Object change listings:
.....

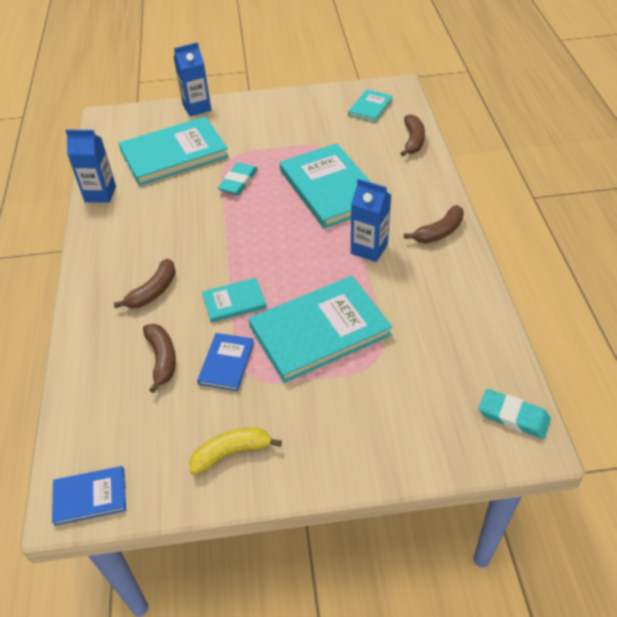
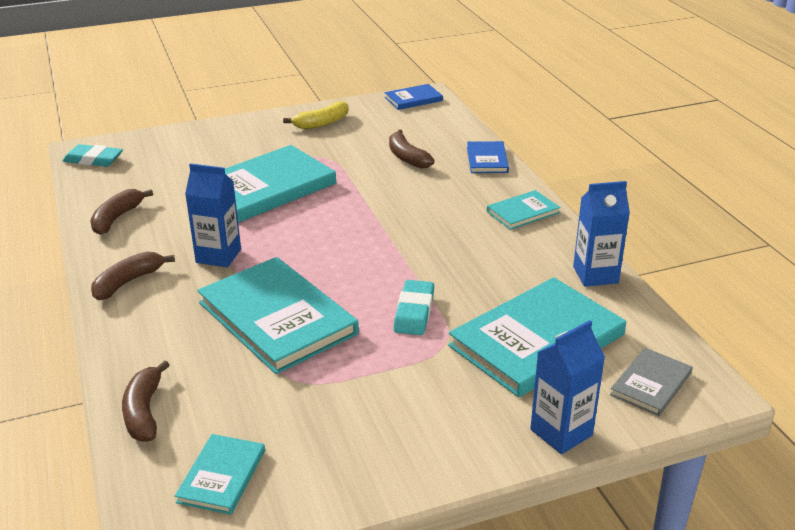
camera: 165 degrees right, 15 degrees down
brown banana [114,259,176,308] -> brown banana moved to [90,189,153,235]
blue book [197,333,254,391] -> blue book moved to [467,141,509,173]
turquoise book [202,278,267,323] -> turquoise book moved to [487,190,560,230]
none -> grey book [610,347,693,416]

.....

Print every entry above again, exactly as written. Leave the images out.

* Written answer
camera: 165 degrees right, 15 degrees down
brown banana [114,259,176,308] -> brown banana moved to [90,189,153,235]
blue book [197,333,254,391] -> blue book moved to [467,141,509,173]
turquoise book [202,278,267,323] -> turquoise book moved to [487,190,560,230]
none -> grey book [610,347,693,416]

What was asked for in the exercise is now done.